- Dataset entries
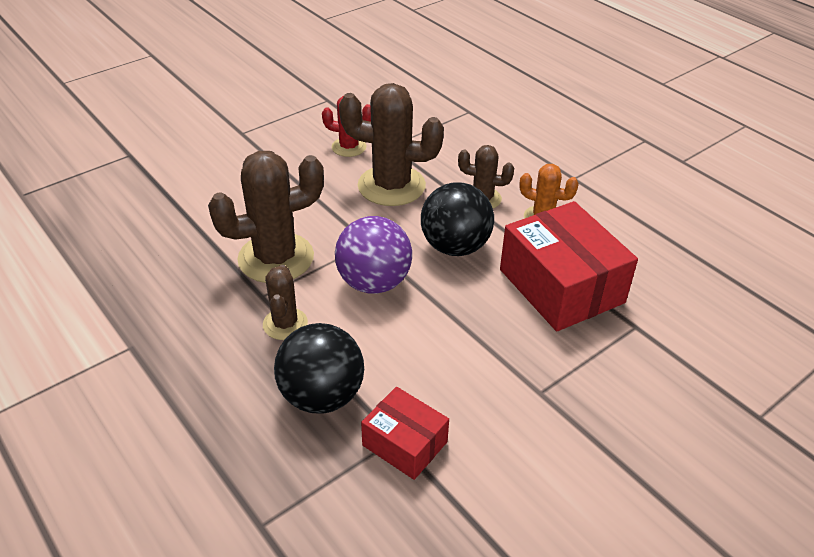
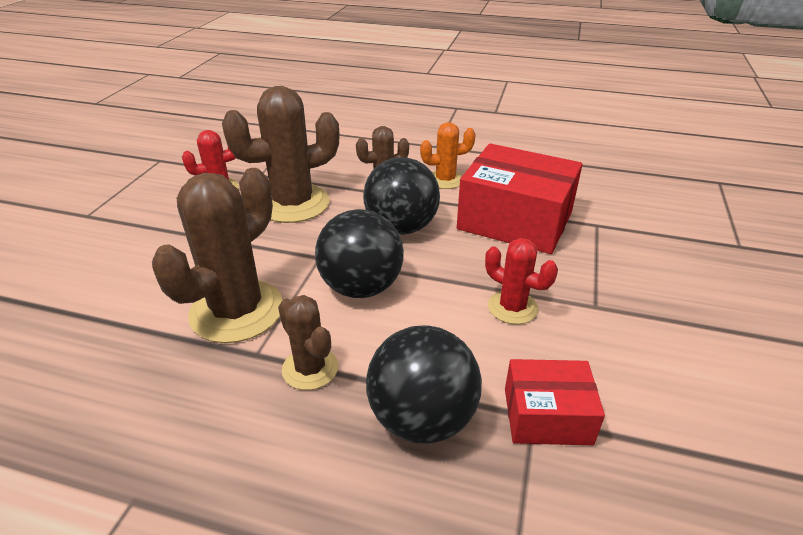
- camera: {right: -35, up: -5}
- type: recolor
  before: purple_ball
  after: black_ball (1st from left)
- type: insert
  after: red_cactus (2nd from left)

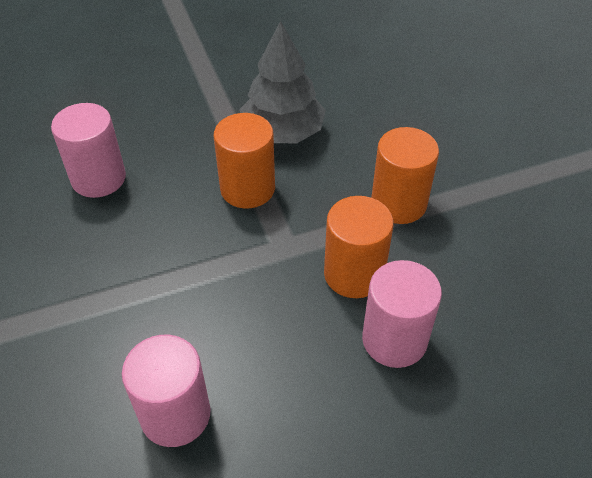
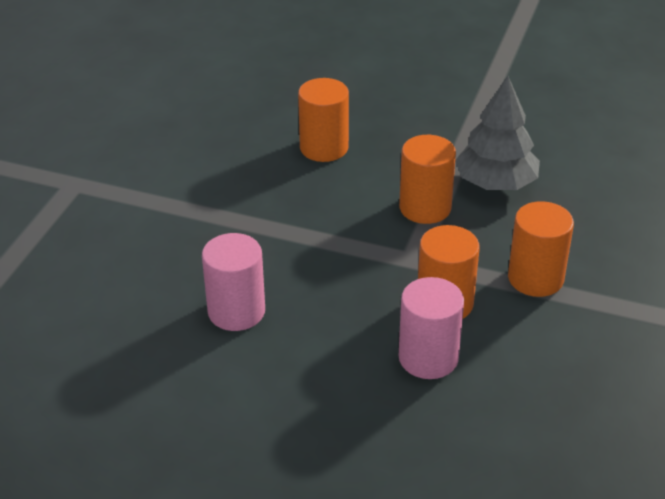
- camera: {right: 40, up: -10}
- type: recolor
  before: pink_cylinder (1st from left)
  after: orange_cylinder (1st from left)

---

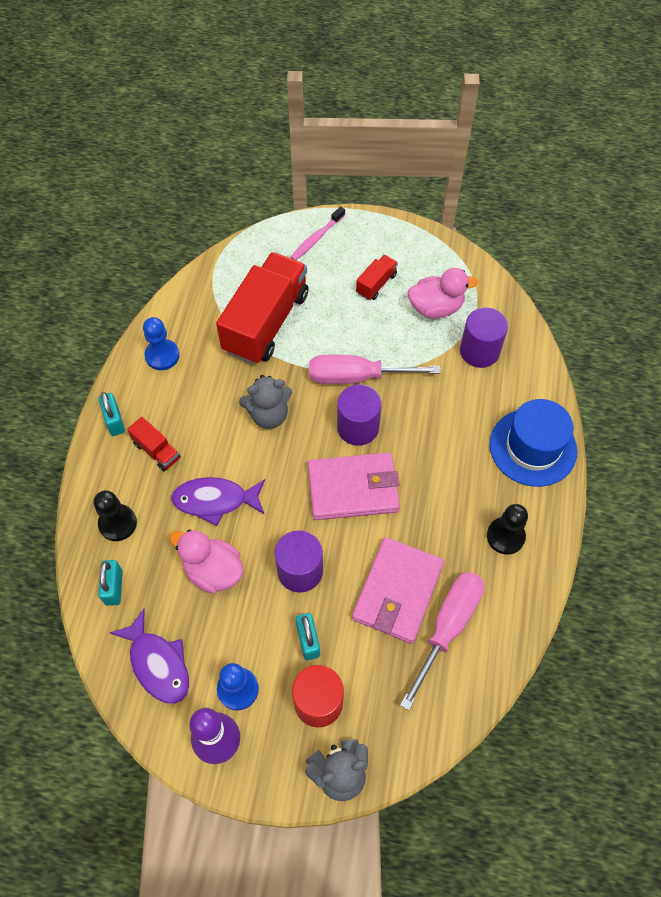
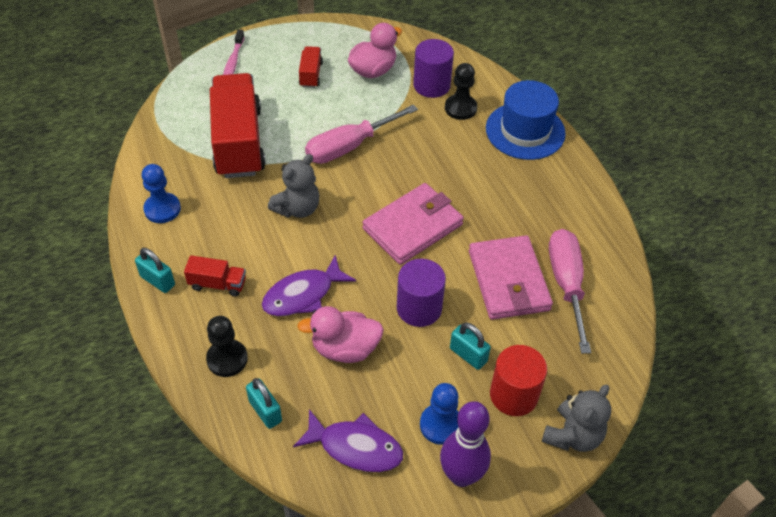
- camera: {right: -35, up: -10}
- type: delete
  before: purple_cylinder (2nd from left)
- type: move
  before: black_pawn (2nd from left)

- DIRECTIONS
For this exercise, copy every line of the data that holds "from".

- ANSWER TO THE PROBLEM
  after: black_ball (1st from left)
  after: red_cactus (2nd from left)
  before: pink_cylinder (1st from left)
  after: orange_cylinder (1st from left)
  before: purple_cylinder (2nd from left)
  before: black_pawn (2nd from left)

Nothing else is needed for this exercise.